# Activity
Would you restate all the data that follows, word for word?

# Dataset entries
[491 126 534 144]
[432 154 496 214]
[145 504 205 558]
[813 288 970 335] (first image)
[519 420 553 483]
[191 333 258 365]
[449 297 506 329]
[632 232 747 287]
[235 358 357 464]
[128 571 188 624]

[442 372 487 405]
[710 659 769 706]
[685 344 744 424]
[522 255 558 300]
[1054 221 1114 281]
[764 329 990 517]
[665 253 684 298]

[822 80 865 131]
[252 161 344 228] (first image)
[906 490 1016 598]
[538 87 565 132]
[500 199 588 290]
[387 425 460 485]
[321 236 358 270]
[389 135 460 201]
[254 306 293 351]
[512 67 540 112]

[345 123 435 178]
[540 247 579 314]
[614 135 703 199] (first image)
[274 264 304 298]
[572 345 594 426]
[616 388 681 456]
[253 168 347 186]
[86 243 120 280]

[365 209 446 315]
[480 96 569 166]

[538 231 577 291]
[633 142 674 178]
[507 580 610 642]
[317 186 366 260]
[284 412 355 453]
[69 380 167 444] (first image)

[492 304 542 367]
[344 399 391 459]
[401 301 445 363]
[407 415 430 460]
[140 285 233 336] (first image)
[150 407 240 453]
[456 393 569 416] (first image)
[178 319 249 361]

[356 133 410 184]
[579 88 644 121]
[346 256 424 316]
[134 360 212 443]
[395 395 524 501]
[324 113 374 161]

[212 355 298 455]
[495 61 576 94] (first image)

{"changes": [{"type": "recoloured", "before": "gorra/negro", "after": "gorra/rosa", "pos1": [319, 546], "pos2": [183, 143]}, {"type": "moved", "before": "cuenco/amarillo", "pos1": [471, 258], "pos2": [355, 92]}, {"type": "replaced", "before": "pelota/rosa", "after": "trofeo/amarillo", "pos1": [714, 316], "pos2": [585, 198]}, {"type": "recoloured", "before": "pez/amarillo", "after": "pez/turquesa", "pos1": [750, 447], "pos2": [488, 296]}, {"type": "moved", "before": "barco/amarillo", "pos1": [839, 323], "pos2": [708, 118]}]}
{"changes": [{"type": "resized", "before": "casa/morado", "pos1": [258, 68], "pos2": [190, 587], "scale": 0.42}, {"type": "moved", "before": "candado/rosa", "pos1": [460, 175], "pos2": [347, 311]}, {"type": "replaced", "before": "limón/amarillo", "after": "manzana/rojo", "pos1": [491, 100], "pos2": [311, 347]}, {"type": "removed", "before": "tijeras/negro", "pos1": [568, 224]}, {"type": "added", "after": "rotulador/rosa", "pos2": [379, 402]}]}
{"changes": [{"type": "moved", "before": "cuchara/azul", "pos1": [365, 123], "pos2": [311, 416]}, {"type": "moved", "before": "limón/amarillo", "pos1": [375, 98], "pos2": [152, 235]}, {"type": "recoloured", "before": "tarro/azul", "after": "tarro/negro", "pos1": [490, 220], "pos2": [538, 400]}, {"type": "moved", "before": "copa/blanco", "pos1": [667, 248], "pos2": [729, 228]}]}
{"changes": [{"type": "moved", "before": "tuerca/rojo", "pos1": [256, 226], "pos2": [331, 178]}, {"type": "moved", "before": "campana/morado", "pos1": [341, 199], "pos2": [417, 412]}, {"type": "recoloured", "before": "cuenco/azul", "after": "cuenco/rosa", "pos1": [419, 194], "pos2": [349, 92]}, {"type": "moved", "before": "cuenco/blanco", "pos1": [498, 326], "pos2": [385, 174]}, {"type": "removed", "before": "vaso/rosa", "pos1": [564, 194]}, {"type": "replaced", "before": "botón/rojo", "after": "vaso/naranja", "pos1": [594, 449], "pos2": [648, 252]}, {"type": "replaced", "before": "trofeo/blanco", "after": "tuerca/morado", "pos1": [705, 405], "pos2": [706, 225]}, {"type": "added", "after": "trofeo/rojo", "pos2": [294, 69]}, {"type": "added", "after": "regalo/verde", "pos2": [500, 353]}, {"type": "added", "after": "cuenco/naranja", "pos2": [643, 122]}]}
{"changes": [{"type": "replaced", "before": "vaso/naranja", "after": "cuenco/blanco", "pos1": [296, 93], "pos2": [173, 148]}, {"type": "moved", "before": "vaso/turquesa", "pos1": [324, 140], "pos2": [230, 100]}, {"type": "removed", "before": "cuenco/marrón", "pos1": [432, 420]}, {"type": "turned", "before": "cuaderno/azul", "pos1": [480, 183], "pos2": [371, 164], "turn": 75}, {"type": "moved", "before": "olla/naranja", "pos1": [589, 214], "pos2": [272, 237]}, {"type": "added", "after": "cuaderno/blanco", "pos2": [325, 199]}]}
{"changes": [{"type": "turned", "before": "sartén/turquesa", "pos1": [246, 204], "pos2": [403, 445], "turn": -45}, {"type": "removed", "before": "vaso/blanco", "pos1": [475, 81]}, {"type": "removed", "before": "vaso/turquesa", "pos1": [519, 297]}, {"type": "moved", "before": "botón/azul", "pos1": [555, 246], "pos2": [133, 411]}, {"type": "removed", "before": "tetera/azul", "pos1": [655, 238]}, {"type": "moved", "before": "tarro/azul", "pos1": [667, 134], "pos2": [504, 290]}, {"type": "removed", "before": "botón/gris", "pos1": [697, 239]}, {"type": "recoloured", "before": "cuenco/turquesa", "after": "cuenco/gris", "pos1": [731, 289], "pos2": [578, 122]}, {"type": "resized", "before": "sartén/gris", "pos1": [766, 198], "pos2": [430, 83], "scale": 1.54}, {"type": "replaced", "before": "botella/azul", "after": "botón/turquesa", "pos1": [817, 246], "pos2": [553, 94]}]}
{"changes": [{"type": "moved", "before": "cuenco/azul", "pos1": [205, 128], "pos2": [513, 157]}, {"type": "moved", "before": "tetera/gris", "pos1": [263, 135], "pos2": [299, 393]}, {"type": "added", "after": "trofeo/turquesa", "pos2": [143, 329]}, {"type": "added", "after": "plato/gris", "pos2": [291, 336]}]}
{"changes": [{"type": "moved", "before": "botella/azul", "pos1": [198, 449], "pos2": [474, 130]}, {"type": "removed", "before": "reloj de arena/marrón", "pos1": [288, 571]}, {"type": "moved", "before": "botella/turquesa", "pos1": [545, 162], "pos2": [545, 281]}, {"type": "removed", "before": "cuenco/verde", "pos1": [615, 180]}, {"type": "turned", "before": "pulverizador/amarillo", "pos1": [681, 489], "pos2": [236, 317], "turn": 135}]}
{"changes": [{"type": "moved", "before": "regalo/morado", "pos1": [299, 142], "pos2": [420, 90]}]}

# Answer to this task
[491 126 534 144]
[432 154 496 214]
[145 504 205 558]
[813 288 970 335] (first image)
[519 420 553 483]
[191 333 258 365]
[449 297 506 329]
[632 232 747 287]
[235 358 357 464]
[128 571 188 624]

[442 372 487 405]
[710 659 769 706]
[685 344 744 424]
[522 255 558 300]
[1054 221 1114 281]
[764 329 990 517]
[665 253 684 298]

[822 80 865 131]
[252 161 344 228] (first image)
[906 490 1016 598]
[538 87 565 132]
[500 199 588 290]
[387 425 460 485]
[321 236 358 270]
[389 135 460 201]
[254 306 293 351]
[512 67 540 112]

[345 123 435 178]
[540 247 579 314]
[614 135 703 199] (first image)
[274 264 304 298]
[572 345 594 426]
[616 388 681 456]
[253 168 347 186]
[86 243 120 280]

[365 209 446 315]
[480 96 569 166]

[538 231 577 291]
[633 142 674 178]
[507 580 610 642]
[317 186 366 260]
[284 412 355 453]
[69 380 167 444] (first image)

[492 304 542 367]
[344 399 391 459]
[401 301 445 363]
[407 415 430 460]
[140 285 233 336] (first image)
[150 407 240 453]
[456 393 569 416] (first image)
[178 319 249 361]

[356 133 410 184]
[579 88 644 121]
[346 256 424 316]
[134 360 212 443]
[395 395 524 501]
[324 113 374 161]

[212 355 298 455]
[495 61 576 94] (first image)

{"changes": [{"type": "recoloured", "before": "gorra/negro", "after": "gorra/rosa", "pos1": [319, 546], "pos2": [183, 143]}, {"type": "moved", "before": "cuenco/amarillo", "pos1": [471, 258], "pos2": [355, 92]}, {"type": "replaced", "before": "pelota/rosa", "after": "trofeo/amarillo", "pos1": [714, 316], "pos2": [585, 198]}, {"type": "recoloured", "before": "pez/amarillo", "after": "pez/turquesa", "pos1": [750, 447], "pos2": [488, 296]}, {"type": "moved", "before": "barco/amarillo", "pos1": [839, 323], "pos2": [708, 118]}]}
{"changes": [{"type": "resized", "before": "casa/morado", "pos1": [258, 68], "pos2": [190, 587], "scale": 0.42}, {"type": "moved", "before": "candado/rosa", "pos1": [460, 175], "pos2": [347, 311]}, {"type": "replaced", "before": "limón/amarillo", "after": "manzana/rojo", "pos1": [491, 100], "pos2": [311, 347]}, {"type": "removed", "before": "tijeras/negro", "pos1": [568, 224]}, {"type": "added", "after": "rotulador/rosa", "pos2": [379, 402]}]}
{"changes": [{"type": "moved", "before": "cuchara/azul", "pos1": [365, 123], "pos2": [311, 416]}, {"type": "moved", "before": "limón/amarillo", "pos1": [375, 98], "pos2": [152, 235]}, {"type": "recoloured", "before": "tarro/azul", "after": "tarro/negro", "pos1": [490, 220], "pos2": [538, 400]}, {"type": "moved", "before": "copa/blanco", "pos1": [667, 248], "pos2": [729, 228]}]}
{"changes": [{"type": "moved", "before": "tuerca/rojo", "pos1": [256, 226], "pos2": [331, 178]}, {"type": "moved", "before": "campana/morado", "pos1": [341, 199], "pos2": [417, 412]}, {"type": "recoloured", "before": "cuenco/azul", "after": "cuenco/rosa", "pos1": [419, 194], "pos2": [349, 92]}, {"type": "moved", "before": "cuenco/blanco", "pos1": [498, 326], "pos2": [385, 174]}, {"type": "removed", "before": "vaso/rosa", "pos1": [564, 194]}, {"type": "replaced", "before": "botón/rojo", "after": "vaso/naranja", "pos1": [594, 449], "pos2": [648, 252]}, {"type": "replaced", "before": "trofeo/blanco", "after": "tuerca/morado", "pos1": [705, 405], "pos2": [706, 225]}, {"type": "added", "after": "trofeo/rojo", "pos2": [294, 69]}, {"type": "added", "after": "regalo/verde", "pos2": [500, 353]}, {"type": "added", "after": "cuenco/naranja", "pos2": [643, 122]}]}
{"changes": [{"type": "replaced", "before": "vaso/naranja", "after": "cuenco/blanco", "pos1": [296, 93], "pos2": [173, 148]}, {"type": "moved", "before": "vaso/turquesa", "pos1": [324, 140], "pos2": [230, 100]}, {"type": "removed", "before": "cuenco/marrón", "pos1": [432, 420]}, {"type": "turned", "before": "cuaderno/azul", "pos1": [480, 183], "pos2": [371, 164], "turn": 75}, {"type": "moved", "before": "olla/naranja", "pos1": [589, 214], "pos2": [272, 237]}, {"type": "added", "after": "cuaderno/blanco", "pos2": [325, 199]}]}
{"changes": [{"type": "turned", "before": "sartén/turquesa", "pos1": [246, 204], "pos2": [403, 445], "turn": -45}, {"type": "removed", "before": "vaso/blanco", "pos1": [475, 81]}, {"type": "removed", "before": "vaso/turquesa", "pos1": [519, 297]}, {"type": "moved", "before": "botón/azul", "pos1": [555, 246], "pos2": [133, 411]}, {"type": "removed", "before": "tetera/azul", "pos1": [655, 238]}, {"type": "moved", "before": "tarro/azul", "pos1": [667, 134], "pos2": [504, 290]}, {"type": "removed", "before": "botón/gris", "pos1": [697, 239]}, {"type": "recoloured", "before": "cuenco/turquesa", "after": "cuenco/gris", "pos1": [731, 289], "pos2": [578, 122]}, {"type": "resized", "before": "sartén/gris", "pos1": [766, 198], "pos2": [430, 83], "scale": 1.54}, {"type": "replaced", "before": "botella/azul", "after": "botón/turquesa", "pos1": [817, 246], "pos2": [553, 94]}]}
{"changes": [{"type": "moved", "before": "cuenco/azul", "pos1": [205, 128], "pos2": [513, 157]}, {"type": "moved", "before": "tetera/gris", "pos1": [263, 135], "pos2": [299, 393]}, {"type": "added", "after": "trofeo/turquesa", "pos2": [143, 329]}, {"type": "added", "after": "plato/gris", "pos2": [291, 336]}]}
{"changes": [{"type": "moved", "before": "botella/azul", "pos1": [198, 449], "pos2": [474, 130]}, {"type": "removed", "before": "reloj de arena/marrón", "pos1": [288, 571]}, {"type": "moved", "before": "botella/turquesa", "pos1": [545, 162], "pos2": [545, 281]}, {"type": "removed", "before": "cuenco/verde", "pos1": [615, 180]}, {"type": "turned", "before": "pulverizador/amarillo", "pos1": [681, 489], "pos2": [236, 317], "turn": 135}]}
{"changes": [{"type": "moved", "before": "regalo/morado", "pos1": [299, 142], "pos2": [420, 90]}]}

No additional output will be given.